▶ [AIM OF THE TASK]:
Reproduce the stretch of data from the line containing "red cross at (44, 146): moved 13 px right" through the line containing "red square at", swapping "cyan" for "teal" and keeping everything else unchanged. Omit the picture lines from the output.

▶ [AVAILABLE DATA]:
>>

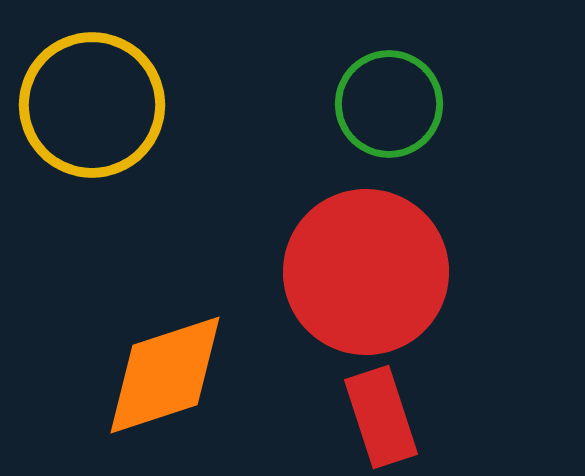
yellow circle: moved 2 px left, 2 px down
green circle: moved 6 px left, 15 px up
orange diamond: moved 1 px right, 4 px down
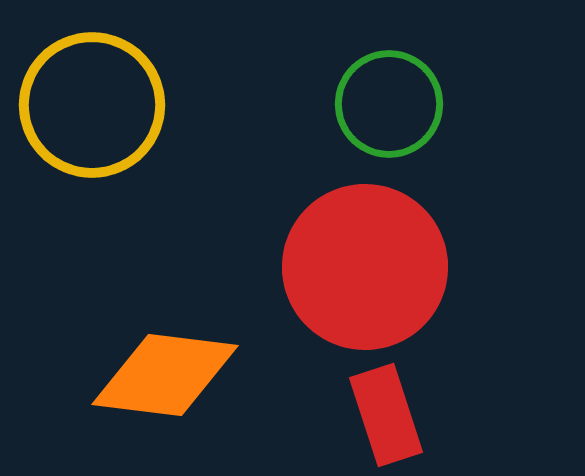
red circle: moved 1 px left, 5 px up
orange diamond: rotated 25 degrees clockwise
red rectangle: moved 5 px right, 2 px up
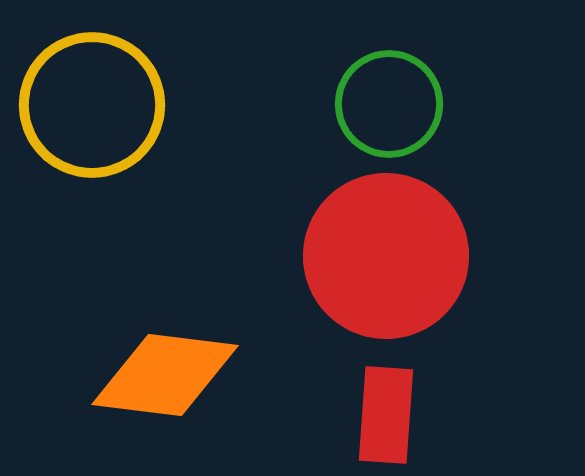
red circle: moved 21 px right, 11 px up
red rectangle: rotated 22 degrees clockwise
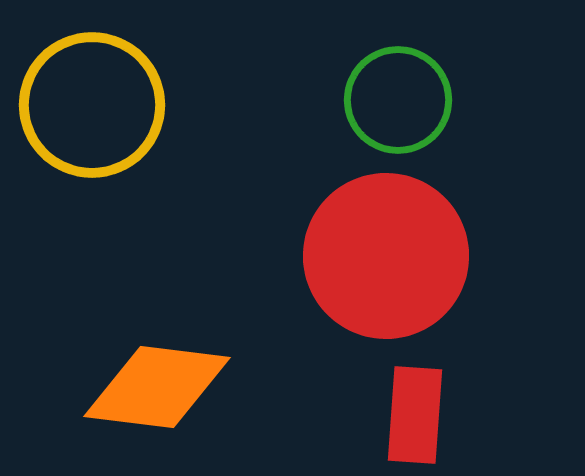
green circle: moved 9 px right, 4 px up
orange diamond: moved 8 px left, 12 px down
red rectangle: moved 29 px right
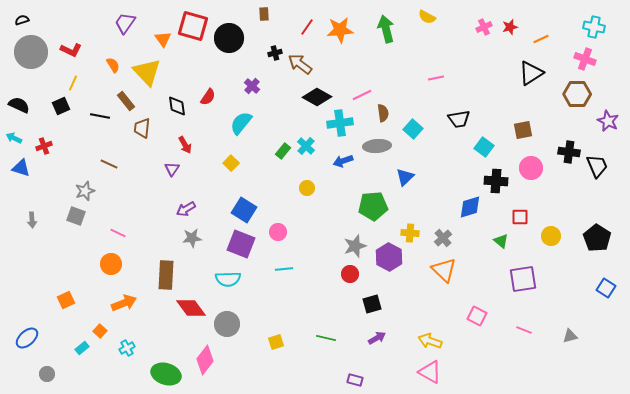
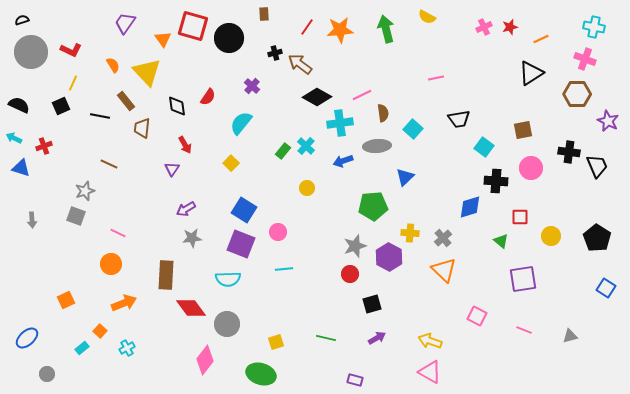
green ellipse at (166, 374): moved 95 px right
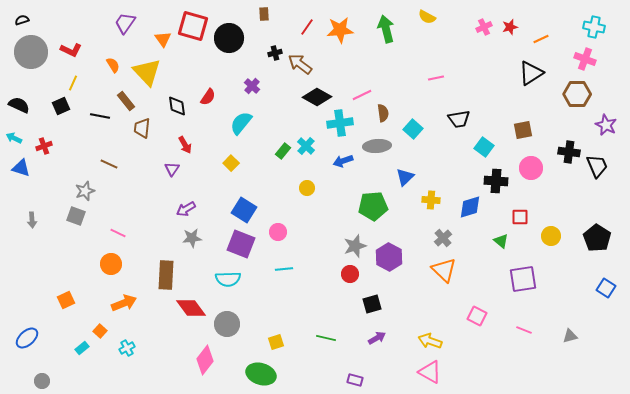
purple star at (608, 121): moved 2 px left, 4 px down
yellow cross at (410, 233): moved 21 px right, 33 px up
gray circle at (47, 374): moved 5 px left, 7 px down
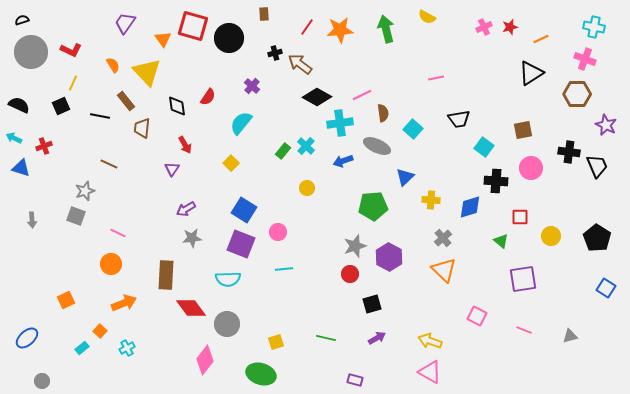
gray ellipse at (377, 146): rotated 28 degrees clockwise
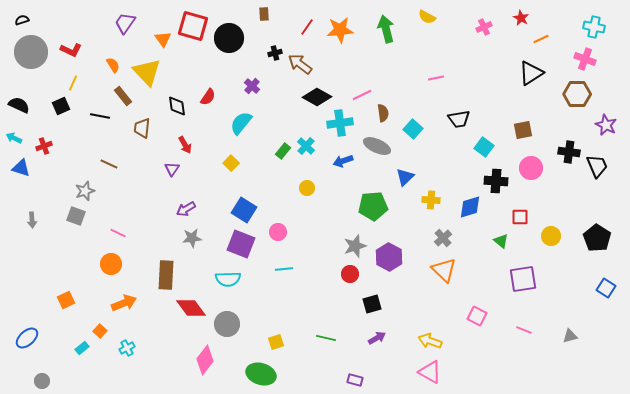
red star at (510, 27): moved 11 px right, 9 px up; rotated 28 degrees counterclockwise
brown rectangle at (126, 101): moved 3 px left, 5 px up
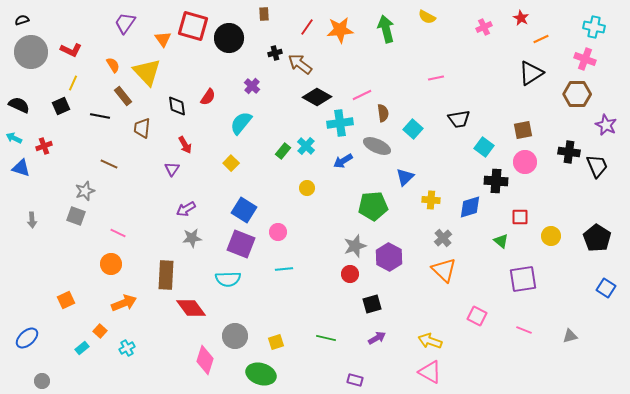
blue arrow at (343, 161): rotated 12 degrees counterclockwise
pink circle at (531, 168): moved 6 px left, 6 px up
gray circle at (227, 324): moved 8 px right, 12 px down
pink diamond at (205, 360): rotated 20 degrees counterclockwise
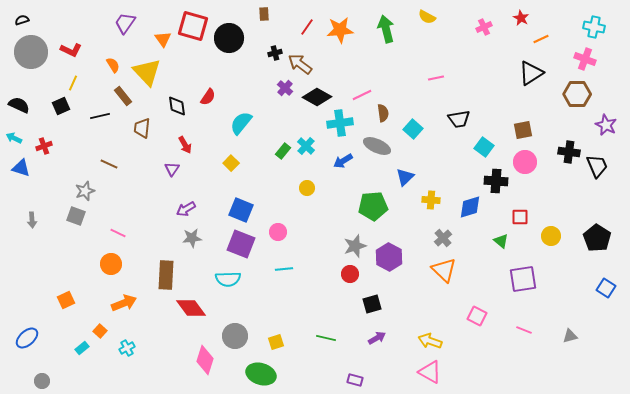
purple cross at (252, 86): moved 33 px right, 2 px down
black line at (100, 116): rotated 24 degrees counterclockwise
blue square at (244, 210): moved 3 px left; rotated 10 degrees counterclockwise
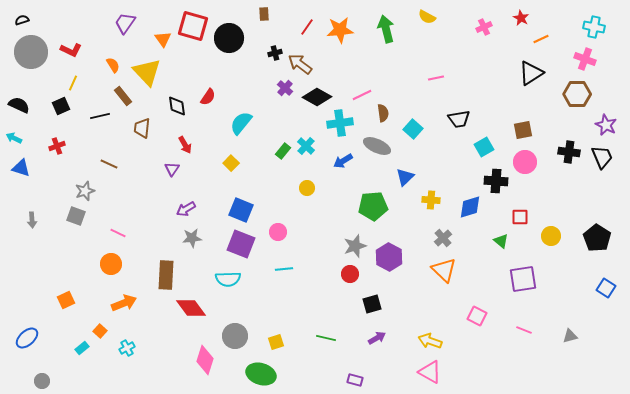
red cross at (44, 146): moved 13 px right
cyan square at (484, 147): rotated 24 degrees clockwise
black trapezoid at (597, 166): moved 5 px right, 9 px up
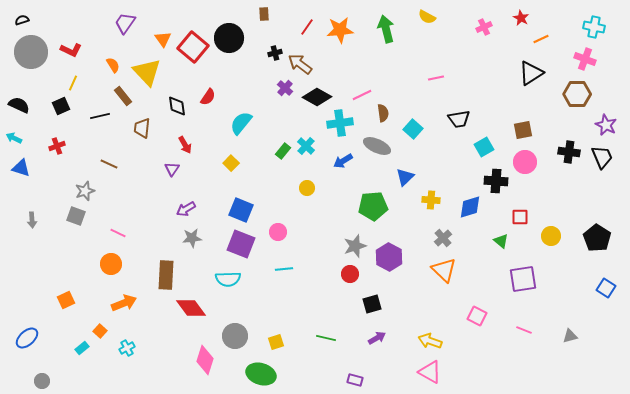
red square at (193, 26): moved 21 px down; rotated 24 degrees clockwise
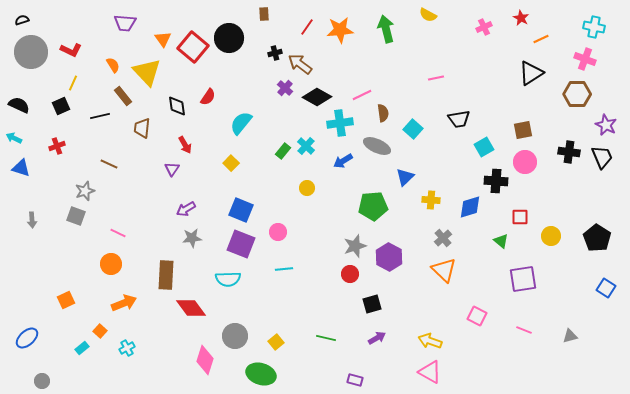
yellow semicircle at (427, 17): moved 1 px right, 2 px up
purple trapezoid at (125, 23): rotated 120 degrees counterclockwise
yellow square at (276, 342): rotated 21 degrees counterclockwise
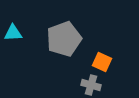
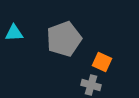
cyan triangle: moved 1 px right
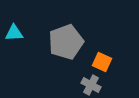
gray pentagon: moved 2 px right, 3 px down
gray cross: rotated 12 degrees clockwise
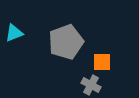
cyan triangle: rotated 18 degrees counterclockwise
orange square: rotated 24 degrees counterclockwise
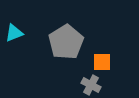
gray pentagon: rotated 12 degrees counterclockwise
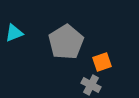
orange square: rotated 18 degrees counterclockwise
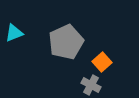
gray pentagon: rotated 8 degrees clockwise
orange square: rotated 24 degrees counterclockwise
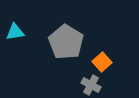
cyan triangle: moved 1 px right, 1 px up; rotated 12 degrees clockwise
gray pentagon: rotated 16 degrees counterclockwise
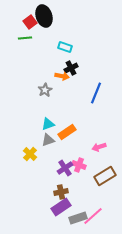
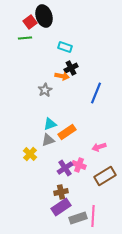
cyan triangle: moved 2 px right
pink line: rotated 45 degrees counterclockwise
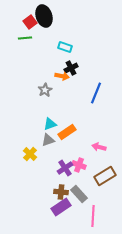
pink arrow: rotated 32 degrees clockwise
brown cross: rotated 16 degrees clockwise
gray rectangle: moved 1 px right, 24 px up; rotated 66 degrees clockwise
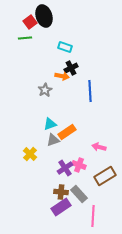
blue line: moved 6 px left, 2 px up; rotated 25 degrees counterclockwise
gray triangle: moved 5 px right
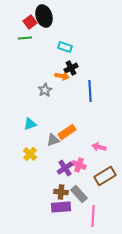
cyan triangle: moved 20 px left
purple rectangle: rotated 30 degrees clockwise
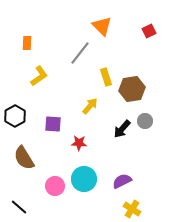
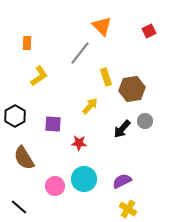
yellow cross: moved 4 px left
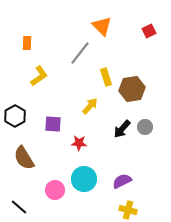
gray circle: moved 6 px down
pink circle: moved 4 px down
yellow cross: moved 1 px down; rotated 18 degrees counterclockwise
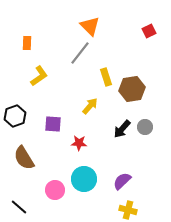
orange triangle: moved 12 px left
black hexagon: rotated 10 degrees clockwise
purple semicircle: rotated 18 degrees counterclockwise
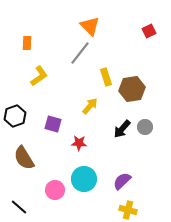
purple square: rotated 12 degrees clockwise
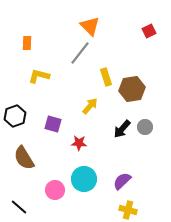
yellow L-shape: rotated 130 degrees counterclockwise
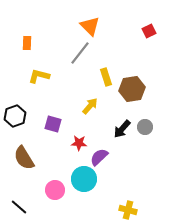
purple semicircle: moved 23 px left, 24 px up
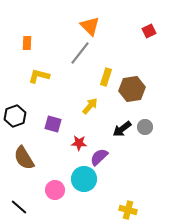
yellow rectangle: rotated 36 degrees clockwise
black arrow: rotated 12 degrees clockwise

<<

▶ [SOLVED PROBLEM]:
red cross at (44, 146): moved 13 px right
teal square at (484, 147): rotated 24 degrees clockwise
black trapezoid at (597, 166): moved 5 px right, 9 px up
red square at (193, 26): moved 21 px down; rotated 24 degrees clockwise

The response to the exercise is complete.